> Task details: Could you give back exactly the lines below from the one with "orange star: (104, 34) -> (80, 40), moved" through the one with "yellow pentagon: (106, 28)", without a single picture?

[Given records Boundary: Start]

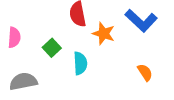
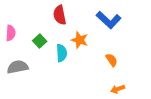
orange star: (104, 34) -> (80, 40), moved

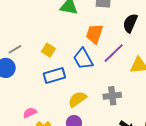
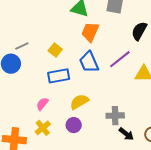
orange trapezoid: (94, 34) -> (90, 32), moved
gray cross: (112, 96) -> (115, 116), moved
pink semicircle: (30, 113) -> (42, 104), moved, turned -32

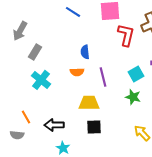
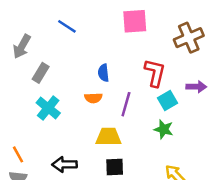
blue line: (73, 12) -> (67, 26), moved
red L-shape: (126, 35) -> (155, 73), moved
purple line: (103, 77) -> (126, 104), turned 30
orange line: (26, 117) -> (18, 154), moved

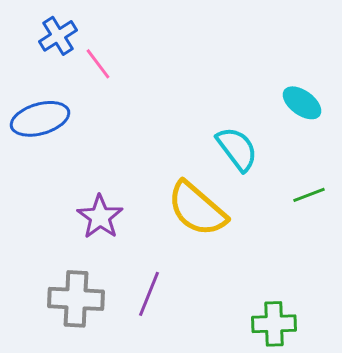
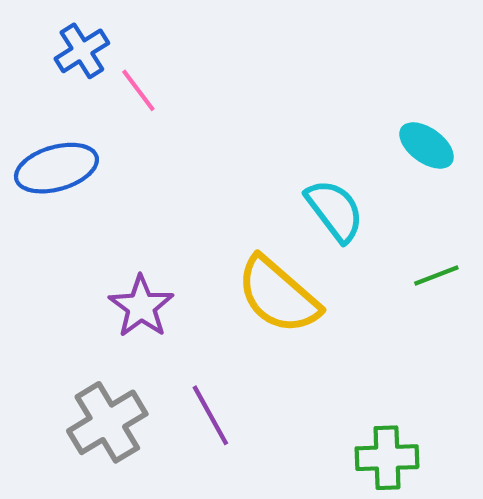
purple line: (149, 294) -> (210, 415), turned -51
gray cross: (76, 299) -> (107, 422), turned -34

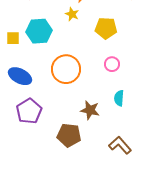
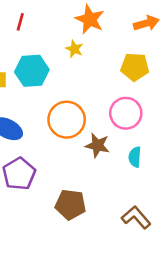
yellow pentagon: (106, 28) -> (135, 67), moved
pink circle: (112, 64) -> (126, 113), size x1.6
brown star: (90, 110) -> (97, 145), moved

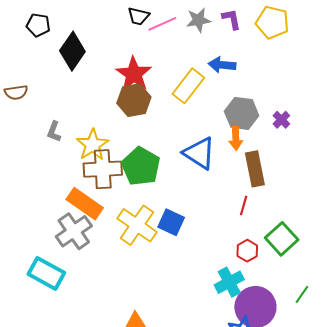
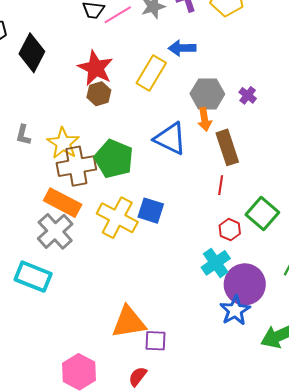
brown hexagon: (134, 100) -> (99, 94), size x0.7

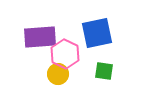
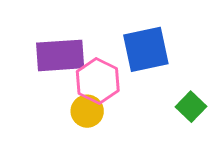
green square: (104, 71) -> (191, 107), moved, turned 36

[Given records Boundary: End]
[Given records Boundary: Start]

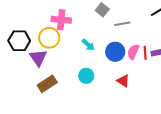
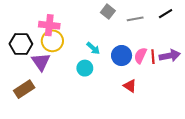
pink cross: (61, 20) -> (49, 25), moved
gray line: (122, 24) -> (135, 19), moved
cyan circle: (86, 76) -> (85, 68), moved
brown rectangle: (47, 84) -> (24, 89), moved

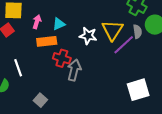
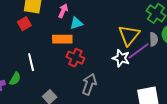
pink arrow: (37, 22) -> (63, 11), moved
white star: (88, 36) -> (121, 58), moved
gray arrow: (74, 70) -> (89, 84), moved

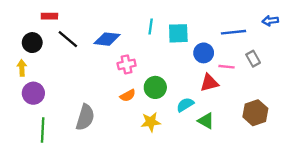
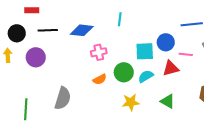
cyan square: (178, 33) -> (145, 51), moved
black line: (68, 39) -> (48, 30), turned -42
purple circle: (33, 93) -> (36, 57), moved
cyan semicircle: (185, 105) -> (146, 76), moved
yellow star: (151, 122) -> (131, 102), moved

[Given records Boundary: End]
[Given records Boundary: Start]

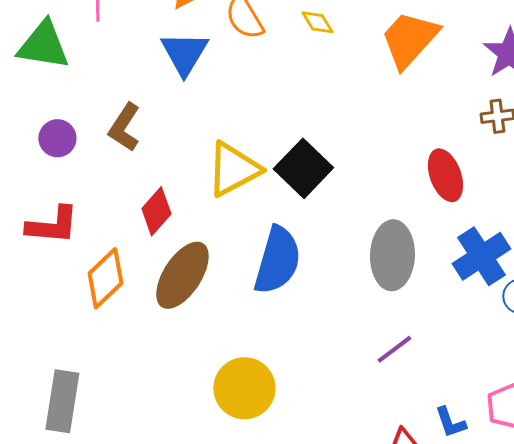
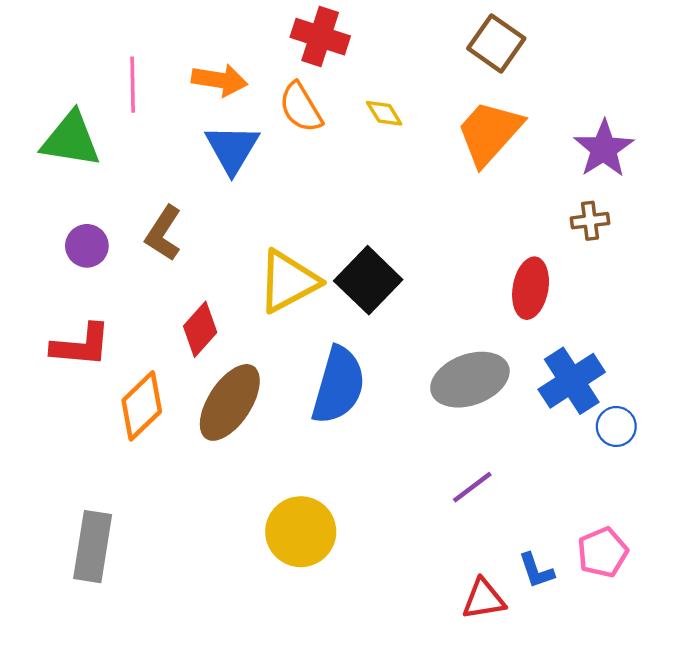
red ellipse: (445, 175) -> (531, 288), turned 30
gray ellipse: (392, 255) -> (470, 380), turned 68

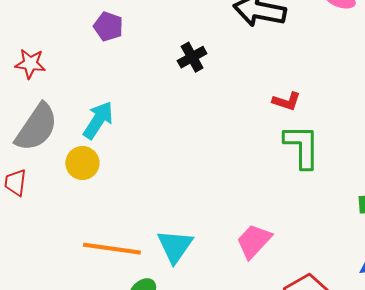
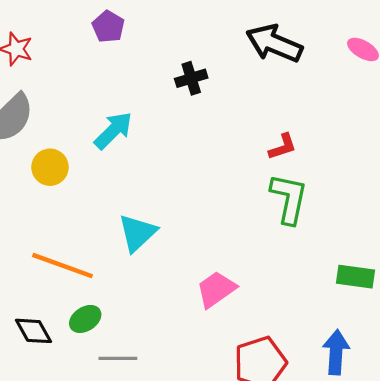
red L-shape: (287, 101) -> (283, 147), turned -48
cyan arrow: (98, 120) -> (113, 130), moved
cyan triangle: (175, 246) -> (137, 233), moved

[Given records Boundary: End]

> Exercise response:
orange star: (104, 34) -> (80, 40), moved

orange trapezoid: (94, 34) -> (90, 32), moved
gray cross: (112, 96) -> (115, 116), moved
pink semicircle: (30, 113) -> (42, 104), moved, turned -32

blue line: (73, 12) -> (67, 26), moved
red L-shape: (126, 35) -> (155, 73), moved
purple line: (103, 77) -> (126, 104), turned 30
orange line: (26, 117) -> (18, 154), moved

purple line: (149, 294) -> (210, 415), turned -51
gray cross: (76, 299) -> (107, 422), turned -34

yellow pentagon: (106, 28) -> (135, 67), moved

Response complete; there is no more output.